**What the exercise asks**
Turn every line of the rows below into a JSON list of strings, one string per line, with blank lines omitted. Leave the pictures out of your answer.

================================

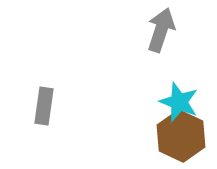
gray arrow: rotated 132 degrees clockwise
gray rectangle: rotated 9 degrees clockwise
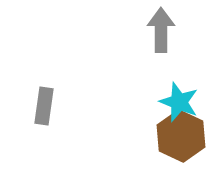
gray arrow: rotated 18 degrees counterclockwise
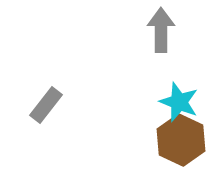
gray rectangle: moved 2 px right, 1 px up; rotated 30 degrees clockwise
brown hexagon: moved 4 px down
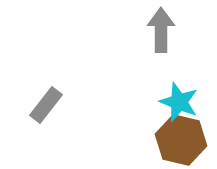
brown hexagon: rotated 12 degrees counterclockwise
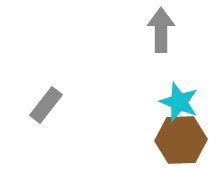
brown hexagon: rotated 15 degrees counterclockwise
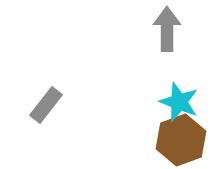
gray arrow: moved 6 px right, 1 px up
brown hexagon: rotated 18 degrees counterclockwise
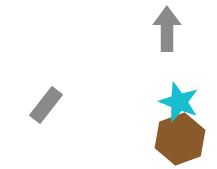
brown hexagon: moved 1 px left, 1 px up
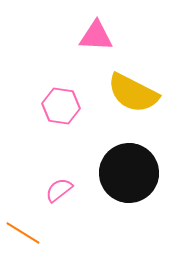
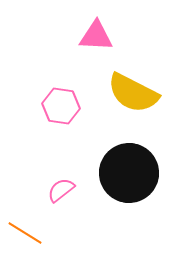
pink semicircle: moved 2 px right
orange line: moved 2 px right
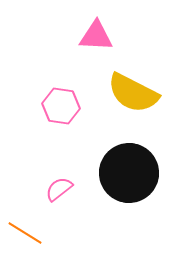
pink semicircle: moved 2 px left, 1 px up
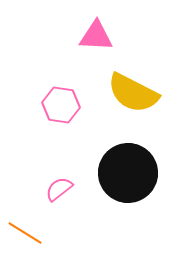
pink hexagon: moved 1 px up
black circle: moved 1 px left
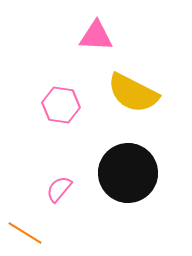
pink semicircle: rotated 12 degrees counterclockwise
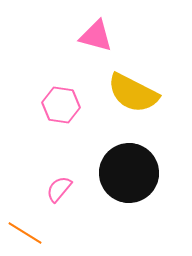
pink triangle: rotated 12 degrees clockwise
black circle: moved 1 px right
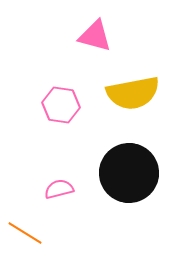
pink triangle: moved 1 px left
yellow semicircle: rotated 38 degrees counterclockwise
pink semicircle: rotated 36 degrees clockwise
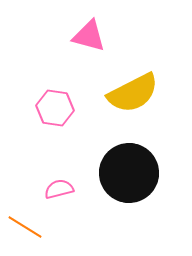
pink triangle: moved 6 px left
yellow semicircle: rotated 16 degrees counterclockwise
pink hexagon: moved 6 px left, 3 px down
orange line: moved 6 px up
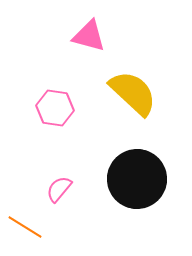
yellow semicircle: rotated 110 degrees counterclockwise
black circle: moved 8 px right, 6 px down
pink semicircle: rotated 36 degrees counterclockwise
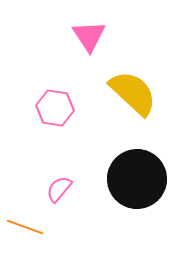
pink triangle: rotated 42 degrees clockwise
orange line: rotated 12 degrees counterclockwise
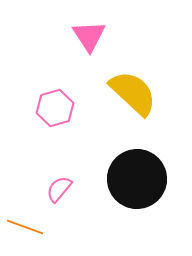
pink hexagon: rotated 24 degrees counterclockwise
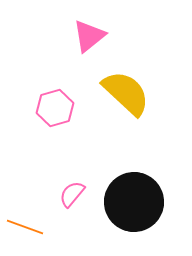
pink triangle: rotated 24 degrees clockwise
yellow semicircle: moved 7 px left
black circle: moved 3 px left, 23 px down
pink semicircle: moved 13 px right, 5 px down
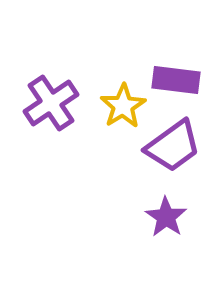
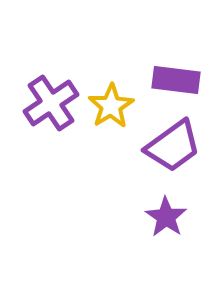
yellow star: moved 12 px left
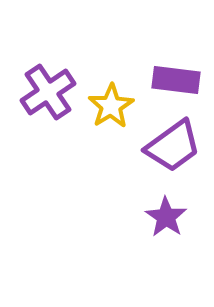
purple cross: moved 3 px left, 11 px up
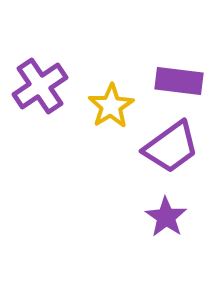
purple rectangle: moved 3 px right, 1 px down
purple cross: moved 8 px left, 6 px up
purple trapezoid: moved 2 px left, 1 px down
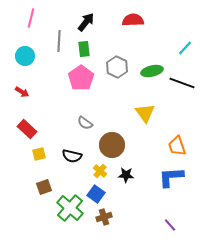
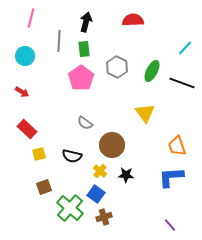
black arrow: rotated 24 degrees counterclockwise
green ellipse: rotated 50 degrees counterclockwise
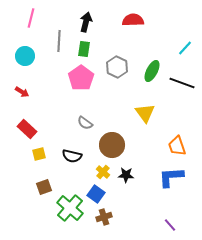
green rectangle: rotated 14 degrees clockwise
yellow cross: moved 3 px right, 1 px down
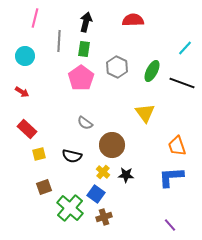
pink line: moved 4 px right
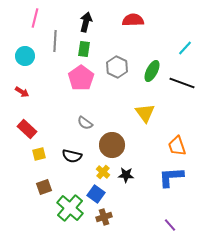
gray line: moved 4 px left
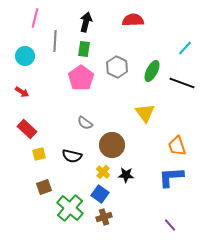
blue square: moved 4 px right
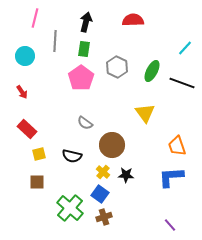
red arrow: rotated 24 degrees clockwise
brown square: moved 7 px left, 5 px up; rotated 21 degrees clockwise
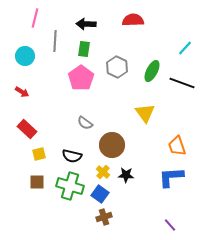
black arrow: moved 2 px down; rotated 102 degrees counterclockwise
red arrow: rotated 24 degrees counterclockwise
green cross: moved 22 px up; rotated 24 degrees counterclockwise
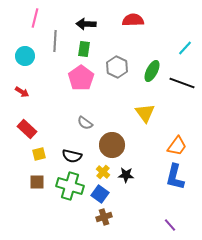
orange trapezoid: rotated 125 degrees counterclockwise
blue L-shape: moved 4 px right; rotated 72 degrees counterclockwise
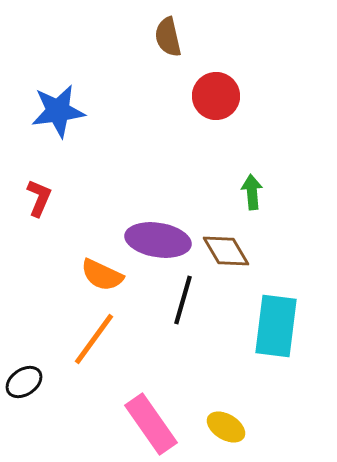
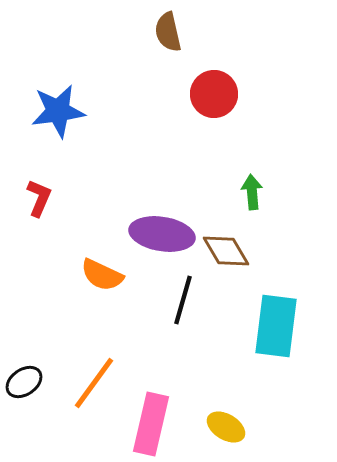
brown semicircle: moved 5 px up
red circle: moved 2 px left, 2 px up
purple ellipse: moved 4 px right, 6 px up
orange line: moved 44 px down
pink rectangle: rotated 48 degrees clockwise
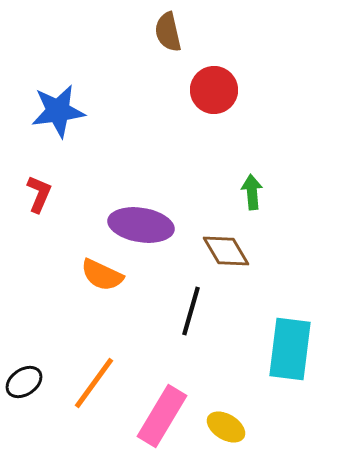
red circle: moved 4 px up
red L-shape: moved 4 px up
purple ellipse: moved 21 px left, 9 px up
black line: moved 8 px right, 11 px down
cyan rectangle: moved 14 px right, 23 px down
pink rectangle: moved 11 px right, 8 px up; rotated 18 degrees clockwise
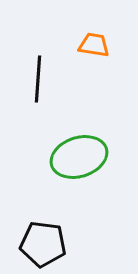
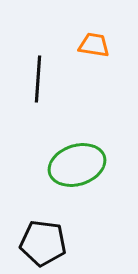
green ellipse: moved 2 px left, 8 px down
black pentagon: moved 1 px up
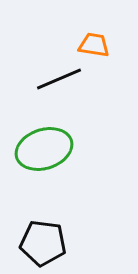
black line: moved 21 px right; rotated 63 degrees clockwise
green ellipse: moved 33 px left, 16 px up
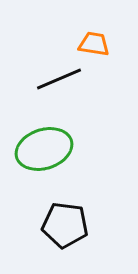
orange trapezoid: moved 1 px up
black pentagon: moved 22 px right, 18 px up
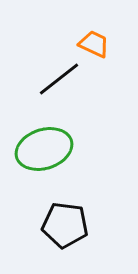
orange trapezoid: rotated 16 degrees clockwise
black line: rotated 15 degrees counterclockwise
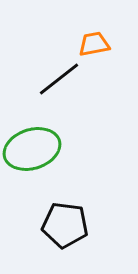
orange trapezoid: rotated 36 degrees counterclockwise
green ellipse: moved 12 px left
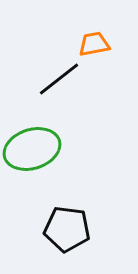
black pentagon: moved 2 px right, 4 px down
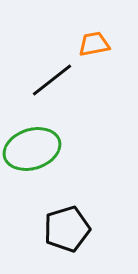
black line: moved 7 px left, 1 px down
black pentagon: rotated 24 degrees counterclockwise
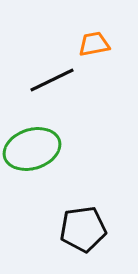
black line: rotated 12 degrees clockwise
black pentagon: moved 16 px right; rotated 9 degrees clockwise
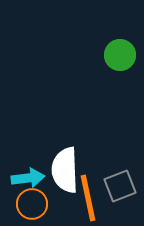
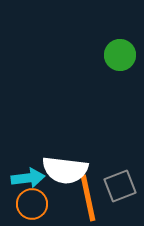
white semicircle: rotated 81 degrees counterclockwise
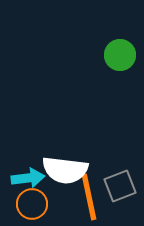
orange line: moved 1 px right, 1 px up
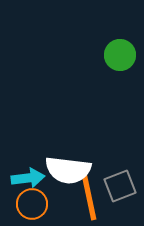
white semicircle: moved 3 px right
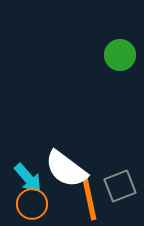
white semicircle: moved 2 px left, 1 px up; rotated 30 degrees clockwise
cyan arrow: rotated 56 degrees clockwise
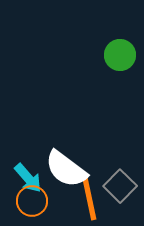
gray square: rotated 24 degrees counterclockwise
orange circle: moved 3 px up
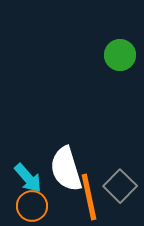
white semicircle: rotated 36 degrees clockwise
orange circle: moved 5 px down
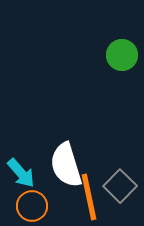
green circle: moved 2 px right
white semicircle: moved 4 px up
cyan arrow: moved 7 px left, 5 px up
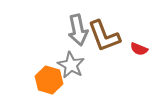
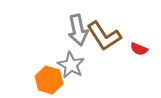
brown L-shape: rotated 12 degrees counterclockwise
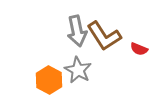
gray arrow: moved 1 px left, 1 px down
gray star: moved 7 px right, 5 px down
orange hexagon: rotated 12 degrees clockwise
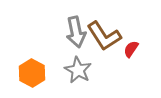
gray arrow: moved 1 px left, 1 px down
red semicircle: moved 8 px left; rotated 102 degrees clockwise
orange hexagon: moved 17 px left, 7 px up
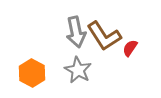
red semicircle: moved 1 px left, 1 px up
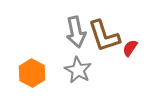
brown L-shape: rotated 15 degrees clockwise
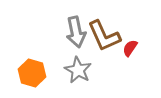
brown L-shape: rotated 6 degrees counterclockwise
orange hexagon: rotated 12 degrees counterclockwise
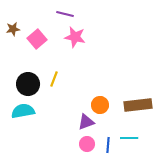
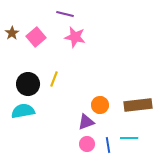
brown star: moved 1 px left, 4 px down; rotated 24 degrees counterclockwise
pink square: moved 1 px left, 2 px up
blue line: rotated 14 degrees counterclockwise
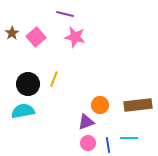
pink circle: moved 1 px right, 1 px up
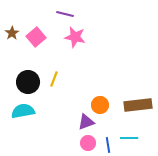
black circle: moved 2 px up
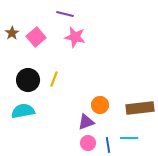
black circle: moved 2 px up
brown rectangle: moved 2 px right, 3 px down
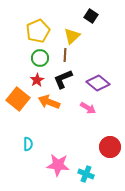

================================

**Full output**
[
  "gray arrow: rotated 132 degrees clockwise",
  "gray rectangle: rotated 9 degrees clockwise",
  "gray arrow: rotated 18 degrees counterclockwise",
  "gray rectangle: moved 2 px right, 1 px up; rotated 30 degrees clockwise",
  "brown hexagon: moved 4 px down",
  "brown hexagon: rotated 12 degrees counterclockwise",
  "brown hexagon: rotated 15 degrees counterclockwise",
  "gray arrow: moved 6 px right, 1 px up",
  "brown hexagon: rotated 18 degrees counterclockwise",
  "brown hexagon: moved 1 px left, 1 px up",
  "pink semicircle: moved 2 px right",
  "orange line: moved 2 px right",
  "pink semicircle: moved 2 px left, 1 px up",
  "pink hexagon: moved 1 px up",
  "black circle: moved 1 px left",
  "pink semicircle: rotated 12 degrees counterclockwise",
  "pink triangle: rotated 12 degrees clockwise",
  "black circle: moved 1 px right",
  "pink triangle: moved 1 px left",
  "yellow semicircle: rotated 38 degrees counterclockwise",
  "pink semicircle: rotated 36 degrees clockwise",
  "pink triangle: moved 6 px left",
  "yellow semicircle: rotated 16 degrees counterclockwise",
  "pink hexagon: moved 6 px left, 3 px down",
  "orange line: moved 6 px up",
  "yellow semicircle: rotated 110 degrees counterclockwise",
  "black circle: moved 8 px right, 6 px down",
  "pink semicircle: rotated 36 degrees counterclockwise",
  "pink triangle: rotated 42 degrees clockwise",
  "orange line: rotated 12 degrees counterclockwise",
  "pink hexagon: rotated 24 degrees counterclockwise",
  "pink triangle: rotated 24 degrees clockwise",
  "yellow semicircle: moved 7 px left",
  "black circle: moved 3 px left, 23 px down",
  "pink semicircle: moved 13 px right, 5 px down",
  "yellow star: moved 12 px left",
  "purple cross: moved 3 px left, 11 px up",
  "purple rectangle: moved 3 px right, 1 px down",
  "purple cross: moved 8 px left, 6 px up",
  "purple trapezoid: moved 2 px left, 1 px down",
  "black arrow: rotated 24 degrees counterclockwise",
  "green ellipse: rotated 50 degrees counterclockwise",
  "green rectangle: rotated 14 degrees clockwise",
  "yellow cross: moved 3 px right, 1 px down",
  "pink line: moved 4 px right",
  "gray line: moved 4 px left",
  "blue square: moved 4 px right",
  "red arrow: rotated 24 degrees clockwise",
  "brown square: moved 7 px left, 5 px up; rotated 21 degrees clockwise",
  "black arrow: moved 2 px down; rotated 102 degrees counterclockwise",
  "red arrow: rotated 24 degrees counterclockwise",
  "green cross: moved 22 px up; rotated 24 degrees counterclockwise",
  "orange trapezoid: rotated 125 degrees counterclockwise",
  "blue L-shape: moved 4 px right; rotated 72 degrees counterclockwise",
  "brown semicircle: moved 5 px up",
  "red circle: moved 2 px left, 2 px up",
  "purple ellipse: moved 4 px right, 6 px up",
  "orange line: moved 44 px down",
  "pink rectangle: rotated 48 degrees clockwise",
  "red circle: moved 4 px up",
  "red L-shape: moved 4 px up",
  "purple ellipse: moved 21 px left, 9 px up",
  "black line: moved 8 px right, 11 px down",
  "cyan rectangle: moved 14 px right, 23 px down",
  "pink rectangle: moved 11 px right, 8 px up; rotated 18 degrees clockwise",
  "green ellipse: moved 2 px left, 8 px down",
  "black pentagon: moved 1 px up",
  "black line: moved 21 px right; rotated 63 degrees clockwise",
  "green ellipse: moved 33 px left, 16 px up",
  "orange trapezoid: moved 1 px up",
  "black pentagon: moved 22 px right, 18 px up",
  "orange trapezoid: rotated 16 degrees clockwise",
  "black line: rotated 15 degrees counterclockwise",
  "orange trapezoid: rotated 36 degrees counterclockwise",
  "green ellipse: moved 12 px left",
  "black pentagon: moved 2 px right, 4 px down",
  "black line: moved 7 px left, 1 px down",
  "black pentagon: rotated 24 degrees counterclockwise",
  "black line: rotated 12 degrees clockwise",
  "black pentagon: moved 16 px right; rotated 9 degrees clockwise",
  "white semicircle: rotated 81 degrees counterclockwise",
  "orange line: moved 1 px right, 1 px up",
  "white semicircle: moved 3 px right",
  "white semicircle: moved 2 px left, 1 px up; rotated 30 degrees clockwise",
  "cyan arrow: rotated 56 degrees clockwise",
  "gray square: rotated 24 degrees counterclockwise",
  "orange circle: moved 3 px up",
  "white semicircle: rotated 36 degrees clockwise",
  "orange circle: moved 5 px down",
  "green circle: moved 2 px right",
  "white semicircle: moved 4 px up",
  "cyan arrow: moved 7 px left, 5 px up",
  "brown L-shape: rotated 12 degrees counterclockwise",
  "gray arrow: moved 1 px left, 1 px down",
  "gray star: moved 7 px right, 5 px down",
  "orange hexagon: rotated 12 degrees clockwise",
  "gray arrow: moved 1 px left, 1 px down",
  "red semicircle: moved 8 px left; rotated 102 degrees clockwise",
  "orange hexagon: moved 17 px left, 7 px up",
  "red semicircle: moved 1 px left, 1 px up",
  "brown L-shape: rotated 15 degrees clockwise",
  "brown L-shape: rotated 6 degrees counterclockwise",
  "orange hexagon: rotated 12 degrees counterclockwise",
  "brown star: moved 1 px left, 4 px down; rotated 24 degrees counterclockwise",
  "pink square: moved 1 px left, 2 px up",
  "blue line: rotated 14 degrees counterclockwise",
  "pink circle: moved 1 px right, 1 px up",
  "black circle: moved 2 px up",
  "black circle: moved 2 px up",
  "brown rectangle: moved 2 px right, 3 px down"
]